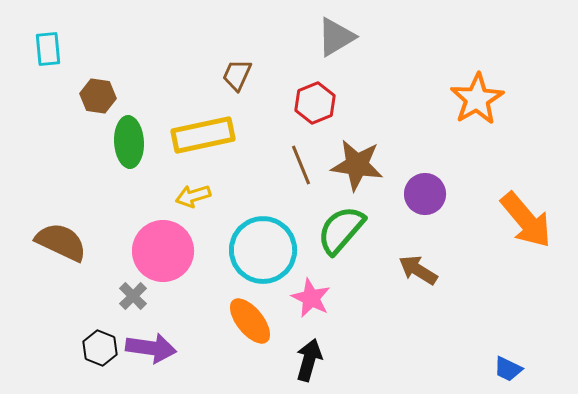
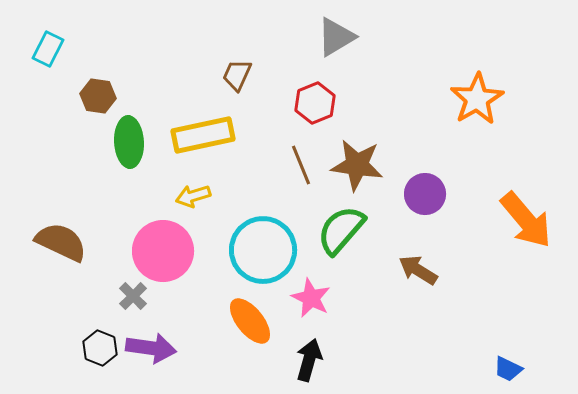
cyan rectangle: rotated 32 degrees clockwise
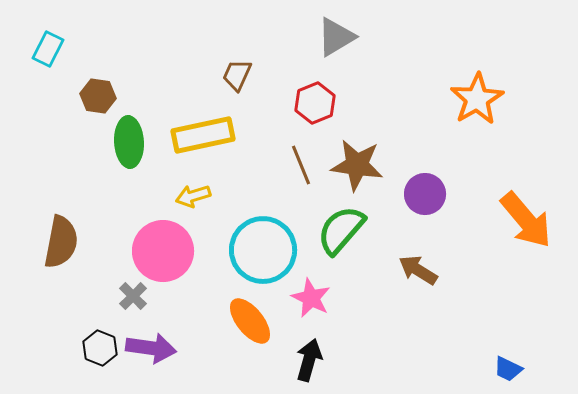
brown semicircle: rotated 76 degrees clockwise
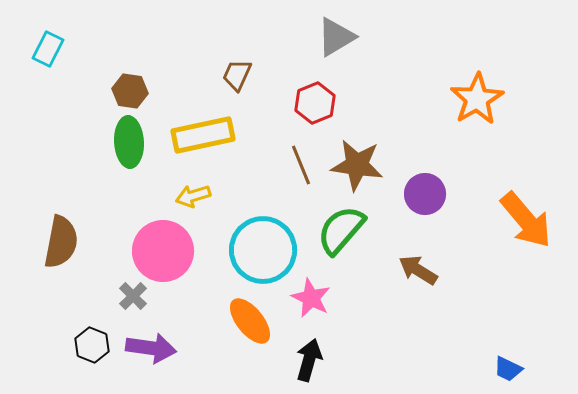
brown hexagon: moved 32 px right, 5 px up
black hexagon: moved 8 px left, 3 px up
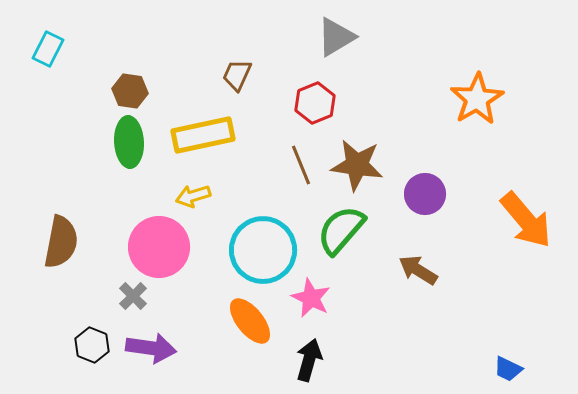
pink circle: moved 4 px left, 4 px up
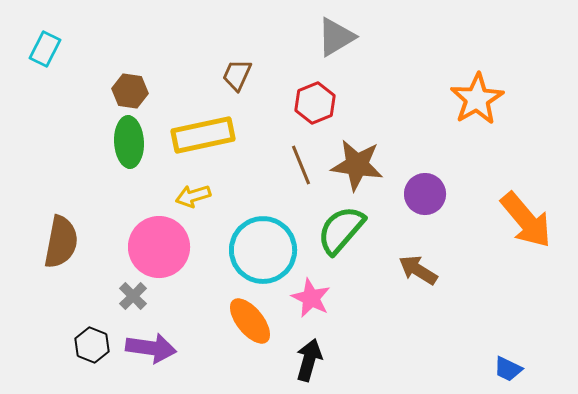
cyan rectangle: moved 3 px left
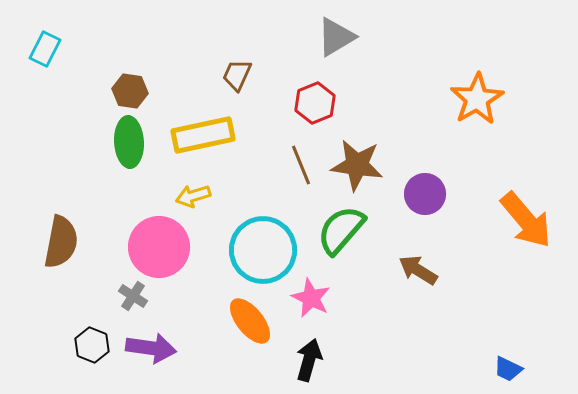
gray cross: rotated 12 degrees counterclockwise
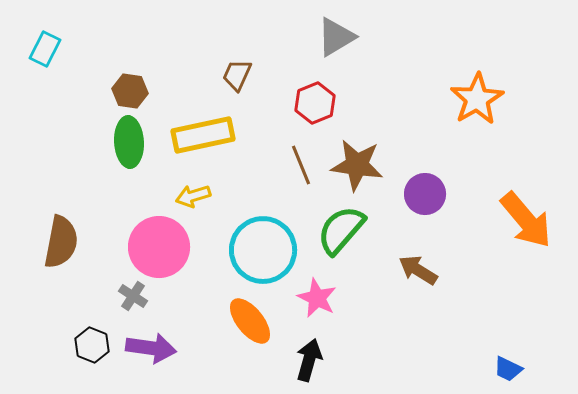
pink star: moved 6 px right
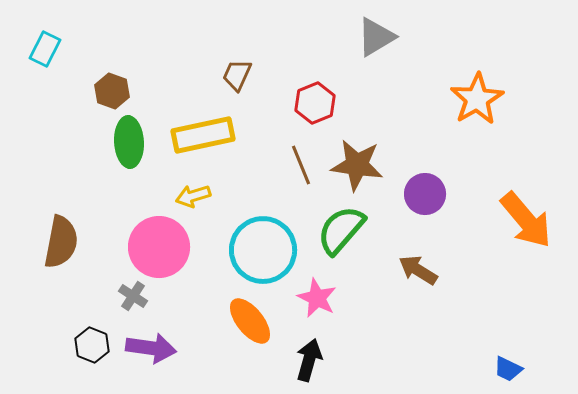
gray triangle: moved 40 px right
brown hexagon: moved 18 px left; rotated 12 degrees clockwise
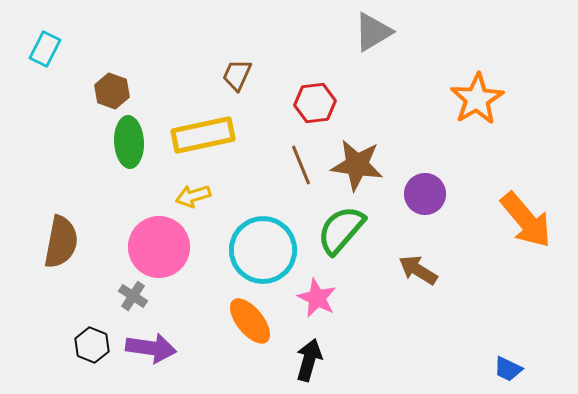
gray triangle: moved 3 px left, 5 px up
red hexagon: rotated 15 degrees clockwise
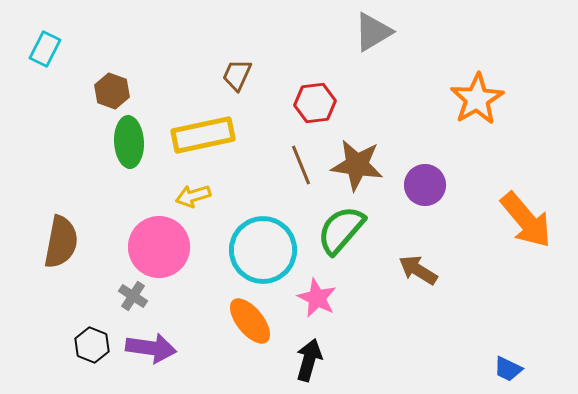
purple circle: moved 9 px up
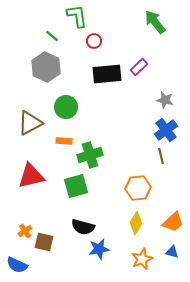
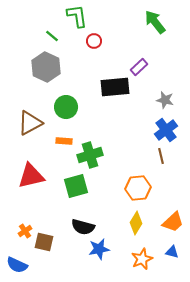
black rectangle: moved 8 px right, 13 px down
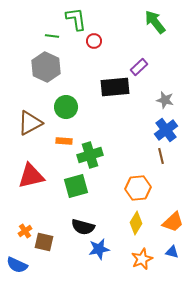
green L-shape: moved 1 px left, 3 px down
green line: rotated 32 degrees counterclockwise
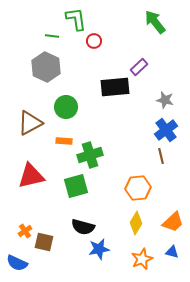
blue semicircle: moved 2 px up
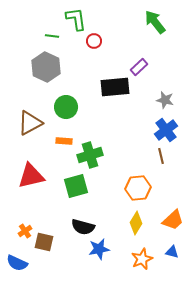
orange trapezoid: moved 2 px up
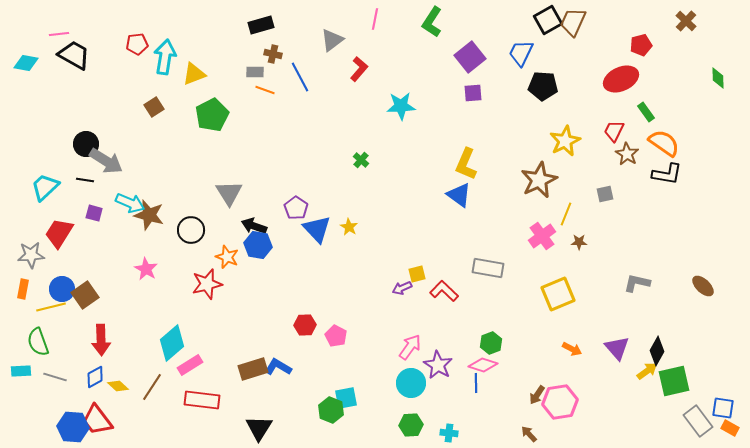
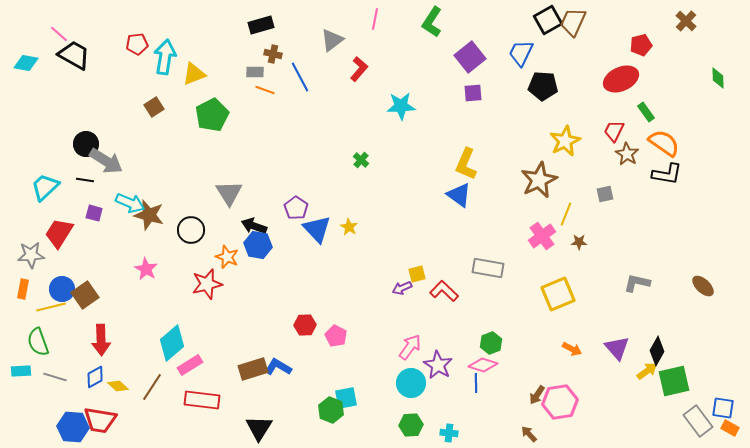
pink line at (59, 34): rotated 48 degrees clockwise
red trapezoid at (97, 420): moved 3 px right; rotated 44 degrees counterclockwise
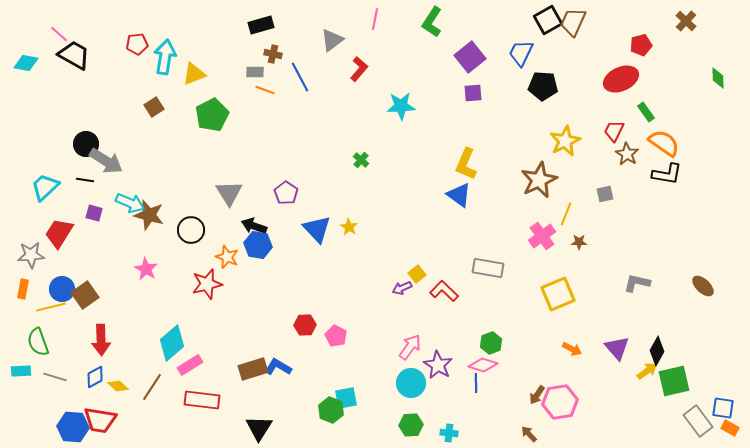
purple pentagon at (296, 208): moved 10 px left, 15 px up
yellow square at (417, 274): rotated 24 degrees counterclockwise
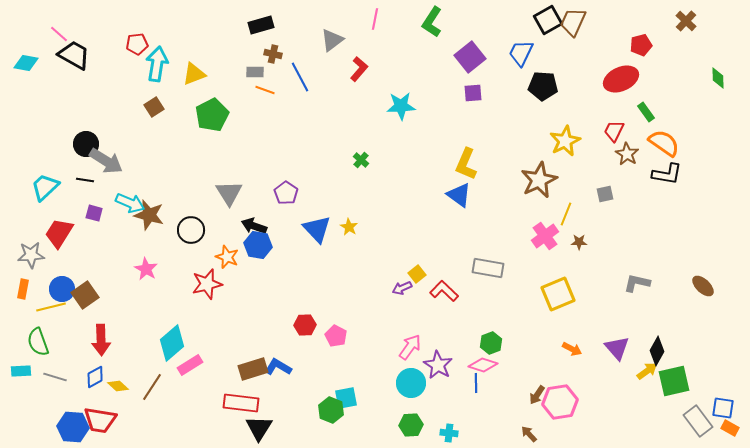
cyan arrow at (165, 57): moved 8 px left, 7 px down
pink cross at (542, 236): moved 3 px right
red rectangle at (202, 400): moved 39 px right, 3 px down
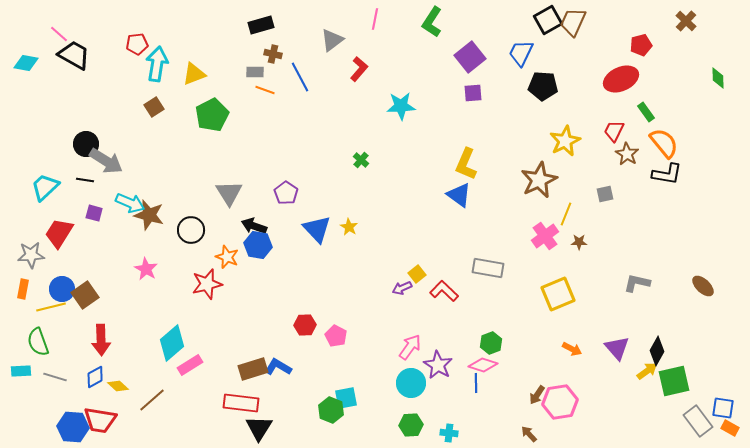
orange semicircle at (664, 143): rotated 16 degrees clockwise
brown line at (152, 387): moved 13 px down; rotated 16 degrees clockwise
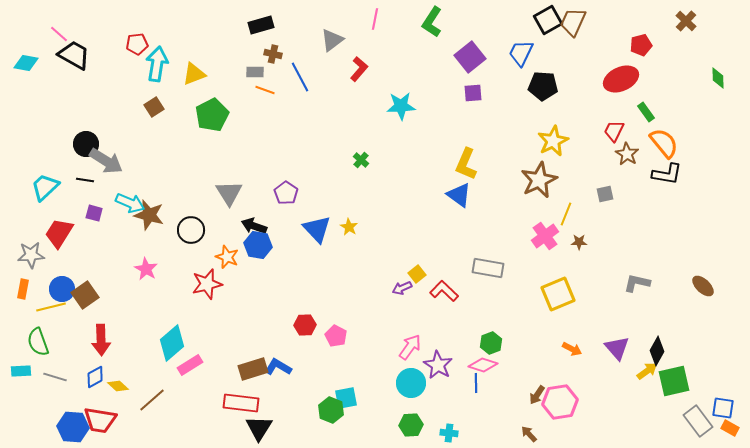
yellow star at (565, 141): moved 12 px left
--*--
**Problem**
Rewrite all the rows above with every "hexagon" changed to "octagon" and everything else unchanged. Leave out the pictures.

**Task result**
cyan rectangle: rotated 32 degrees clockwise
brown semicircle: rotated 76 degrees clockwise
brown octagon: moved 32 px right, 5 px up
black octagon: moved 8 px left, 3 px up
pink circle: moved 4 px left, 4 px up
cyan rectangle: moved 3 px left
gray cross: rotated 12 degrees counterclockwise
pink star: moved 6 px right
gray triangle: moved 40 px right
brown octagon: moved 18 px left; rotated 12 degrees clockwise
gray triangle: moved 3 px left, 5 px up
red octagon: rotated 15 degrees clockwise
purple circle: moved 9 px up
black rectangle: moved 8 px right, 13 px down
green L-shape: moved 1 px left, 3 px down
green line: rotated 32 degrees counterclockwise
blue semicircle: moved 2 px up
orange trapezoid: moved 2 px up
pink line at (59, 34): rotated 48 degrees clockwise
red trapezoid at (97, 420): moved 3 px right; rotated 44 degrees counterclockwise
purple pentagon at (296, 208): moved 10 px left, 15 px up
yellow square at (417, 274): rotated 24 degrees counterclockwise
cyan arrow at (165, 57): moved 8 px left, 7 px down
pink cross at (542, 236): moved 3 px right
red rectangle at (202, 400): moved 39 px right, 3 px down
orange semicircle at (664, 143): rotated 16 degrees clockwise
brown line at (152, 387): moved 13 px down; rotated 16 degrees clockwise
yellow star at (565, 141): moved 12 px left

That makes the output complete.